▶ [Task instructions]:
Before copying, set the images aside; then transcribe every entry below exactly.

Revision tracking records
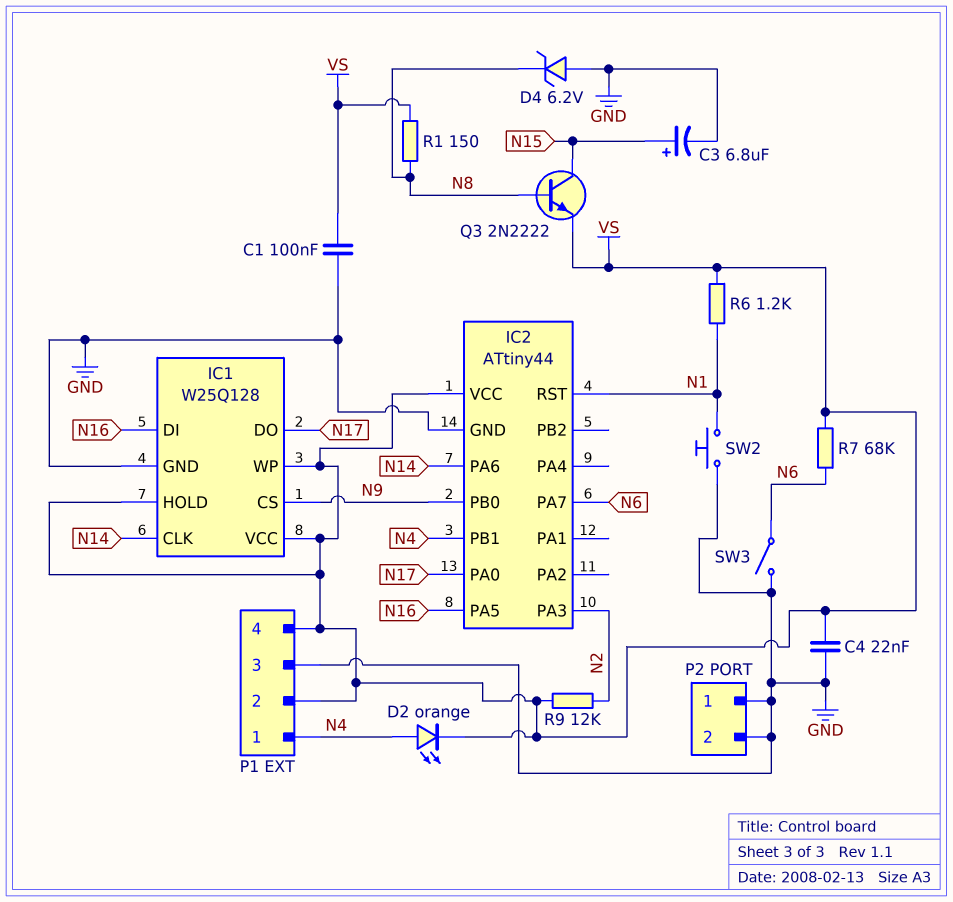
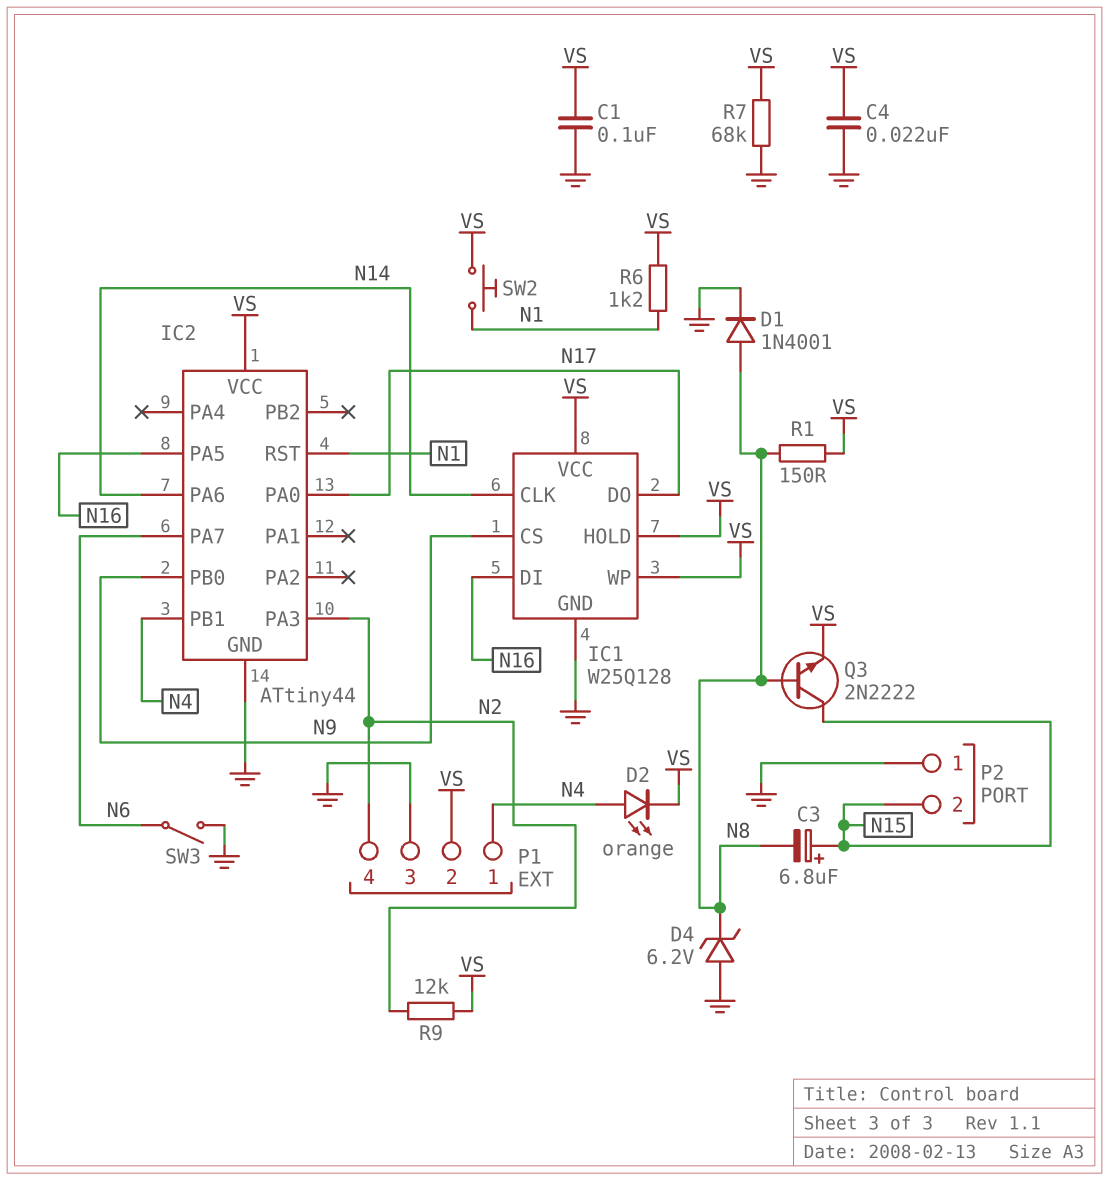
C3: 6.8uF (plus N15, minus GND) -> 6.8uF (plus N15, minus N8)
D1: none -> diode 1N4001 (A N8, K GND)
P1 pin 4: VS -> N2
P2 pin 2: GND -> N15
R7: 68k (N6, VS) -> 68k (GND, VS)
SW2: button (GND, N1) -> button (N1, VS)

▶ [Solved exercise]:
C3: 6.8uF (plus N15, minus GND) -> 6.8uF (plus N15, minus N8)
D1: none -> diode 1N4001 (A N8, K GND)
P1 pin 4: VS -> N2
P2 pin 2: GND -> N15
R7: 68k (N6, VS) -> 68k (GND, VS)
SW2: button (GND, N1) -> button (N1, VS)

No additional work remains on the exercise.